__WHAT IS REQUIRED__.
For this exercise, reproduce only the lines from the one holding "U2 pin SER: none -> SIG27" through the final line of the data below, exactly, and omit pictures.

__Structured diff data__.
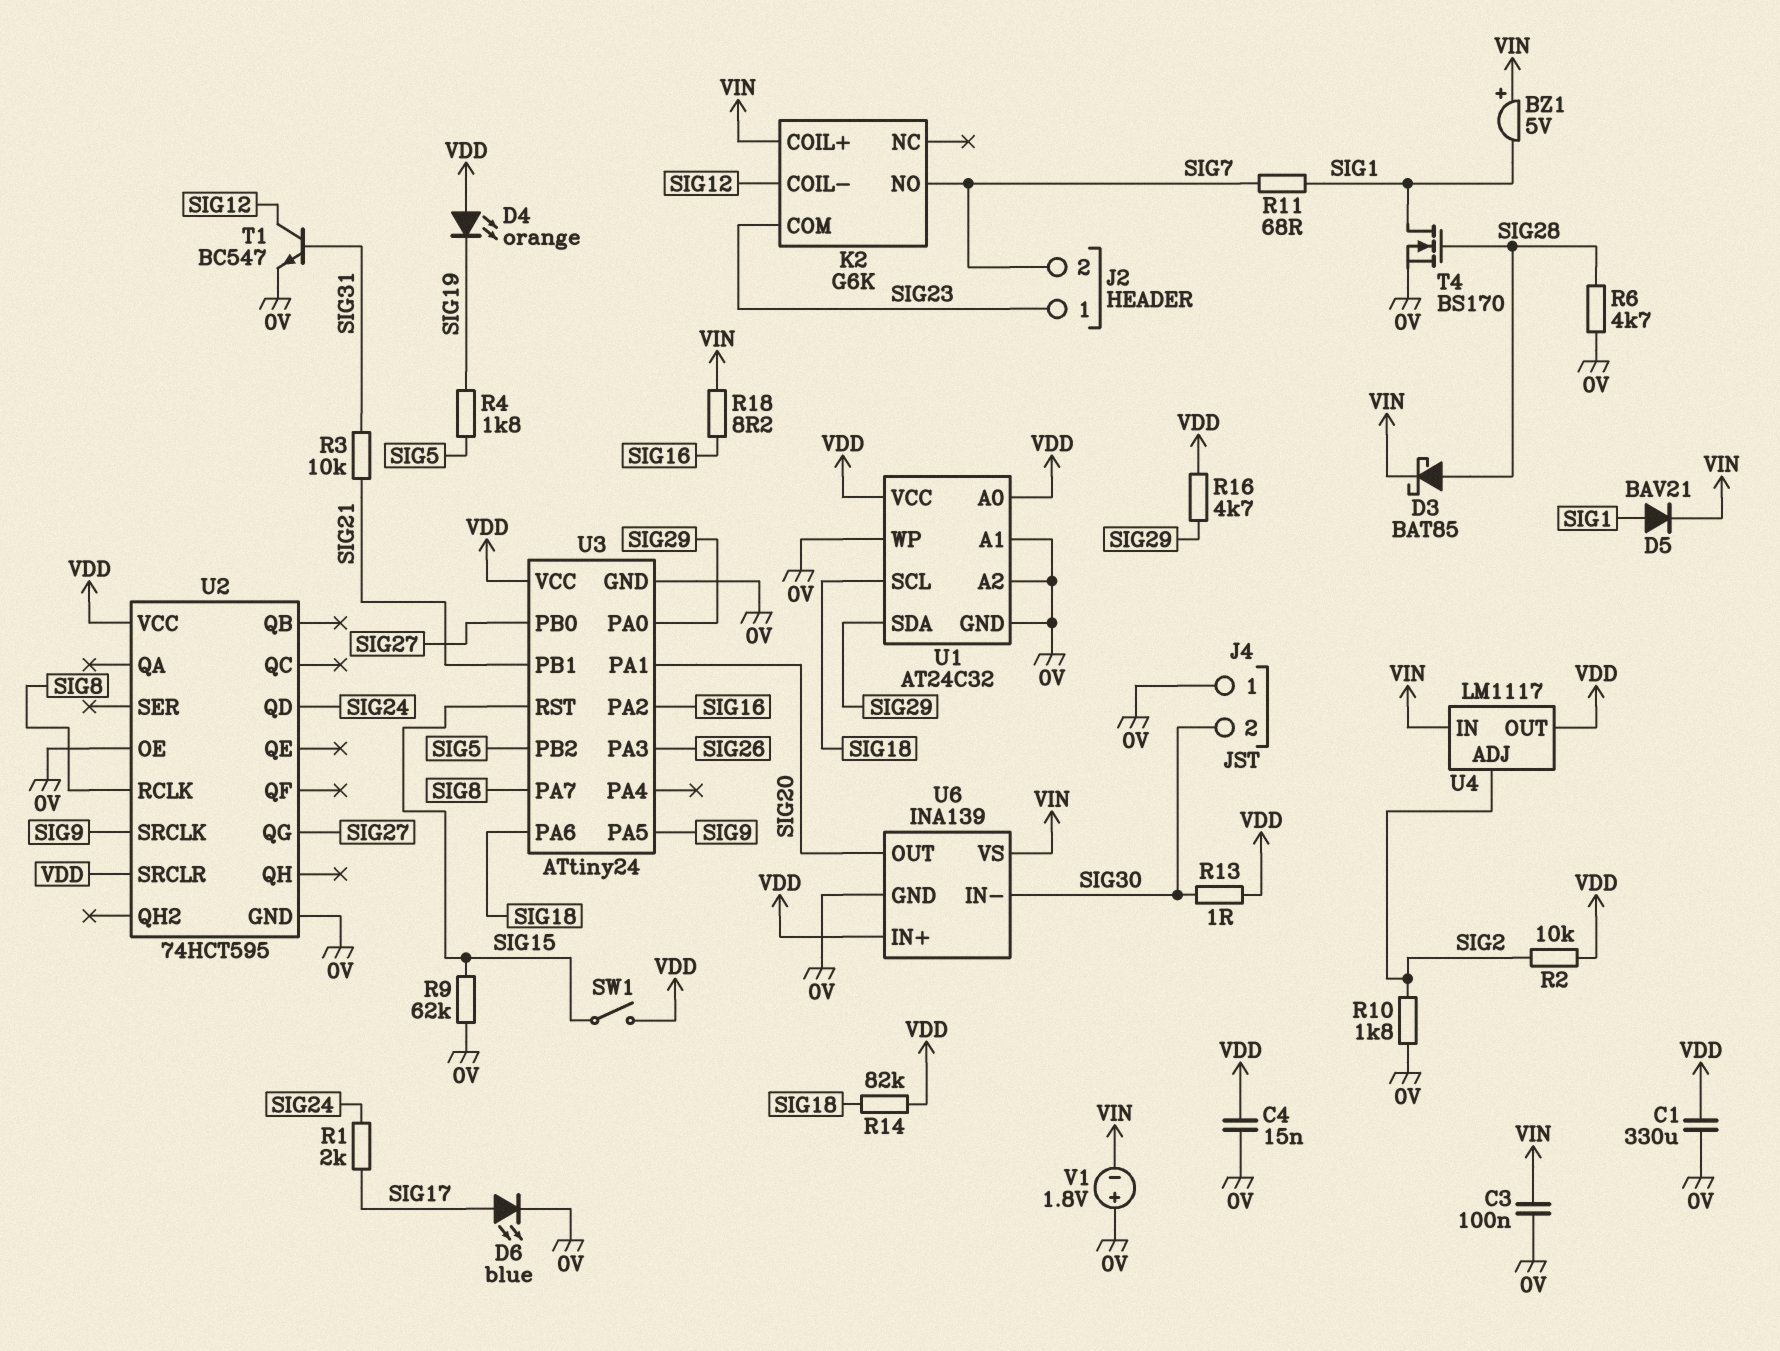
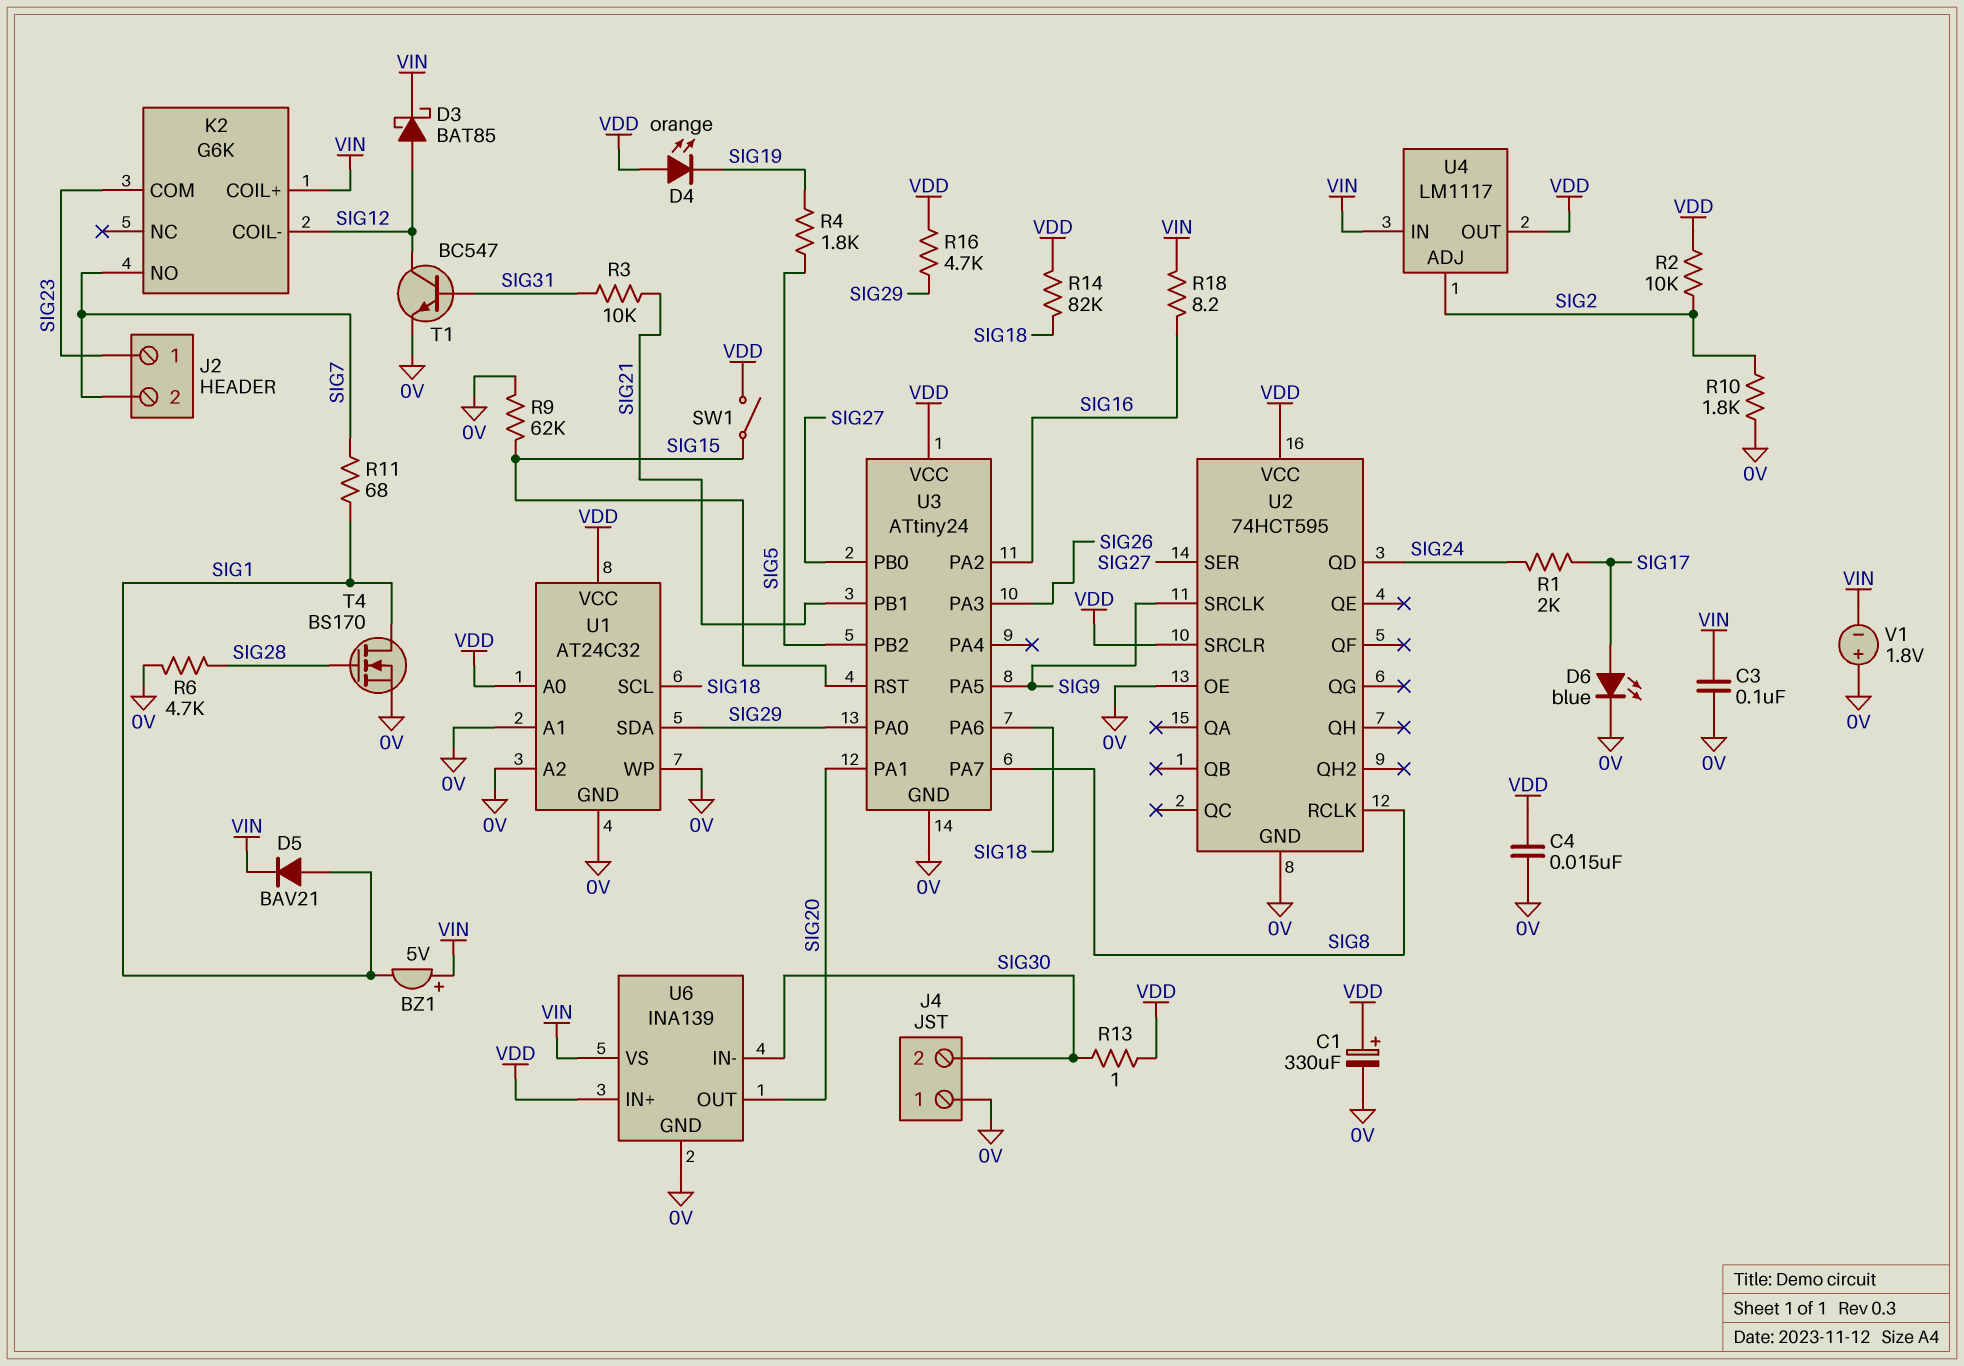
C1: 330uF (0V, VDD) -> 330uF (plus VDD, minus 0V)
D3: schottky BAT85 (A SIG28, K VIN) -> schottky BAT85 (A SIG12, K VIN)
U2 pin QG: SIG27 -> none
U2 pin SER: none -> SIG27

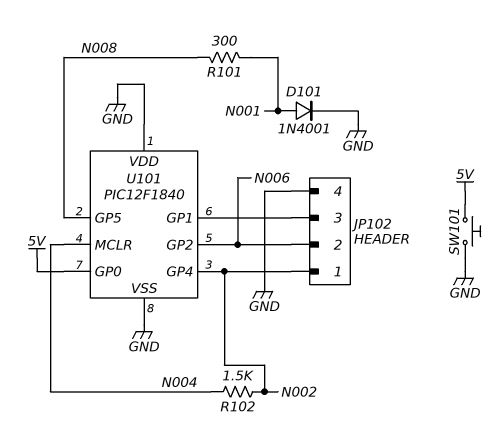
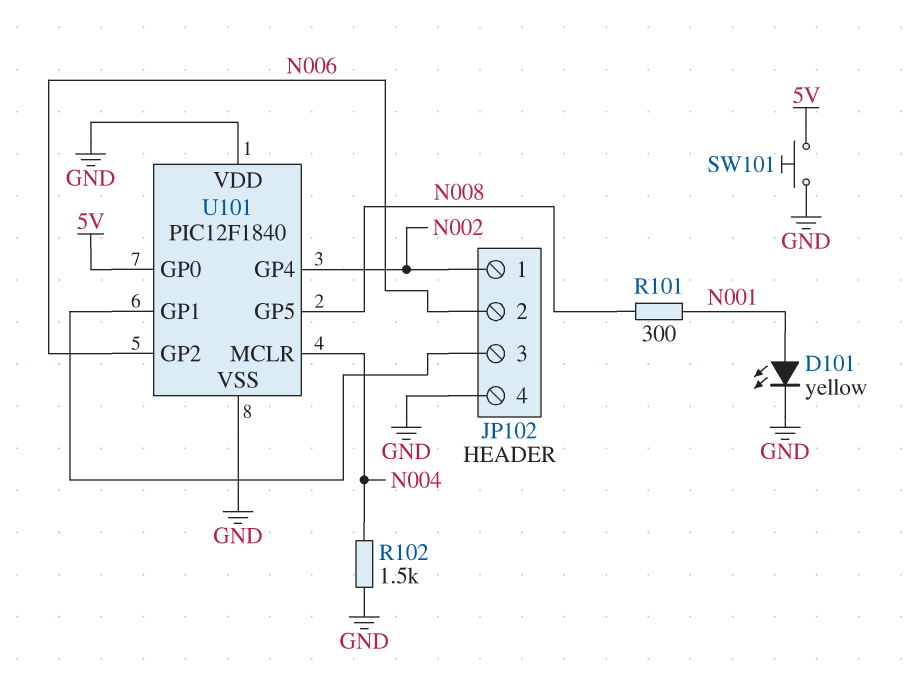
D101: diode 1N4001 (A N001, K GND) -> LED yellow (A N001, K GND)
R102: 1.5k (N002, N004) -> 1.5k (GND, N004)

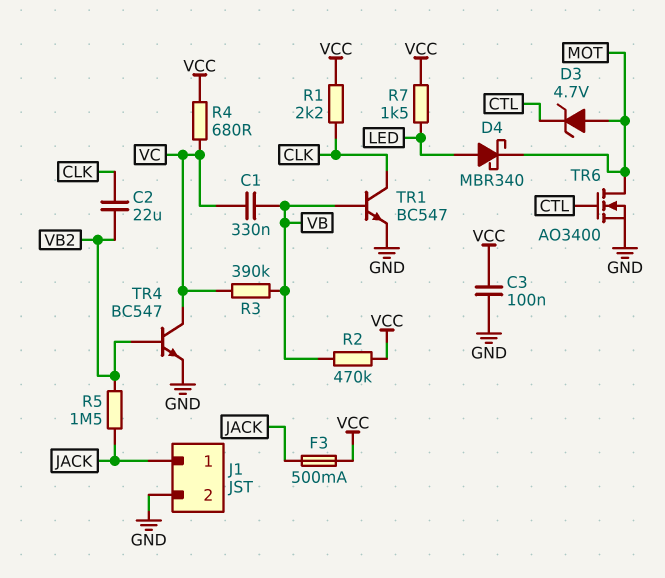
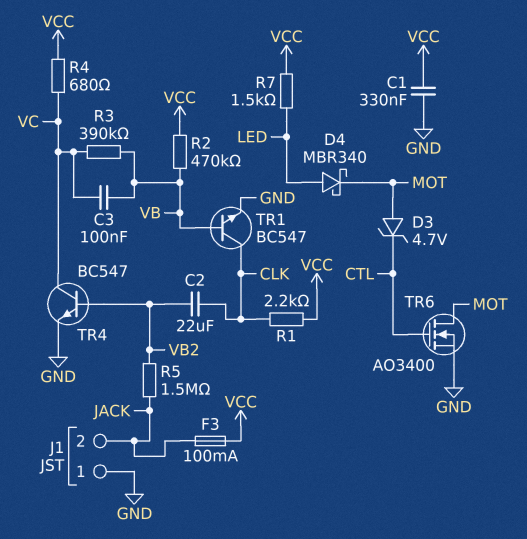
C1: 330nF (VB, VC) -> 330nF (GND, VCC)
C3: 100nF (GND, VCC) -> 100nF (VB, VC)
F3: 500mA (JACK, VCC) -> 100mA (JACK, VCC)
J1 pin 1: JACK -> GND
J1 pin 2: GND -> JACK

__RESPONSE TO THIS EXERCISE__.
U2 pin SER: none -> SIG27

D101: diode 1N4001 (A N001, K GND) -> LED yellow (A N001, K GND)
R102: 1.5k (N002, N004) -> 1.5k (GND, N004)

C1: 330nF (VB, VC) -> 330nF (GND, VCC)
C3: 100nF (GND, VCC) -> 100nF (VB, VC)
F3: 500mA (JACK, VCC) -> 100mA (JACK, VCC)
J1 pin 1: JACK -> GND
J1 pin 2: GND -> JACK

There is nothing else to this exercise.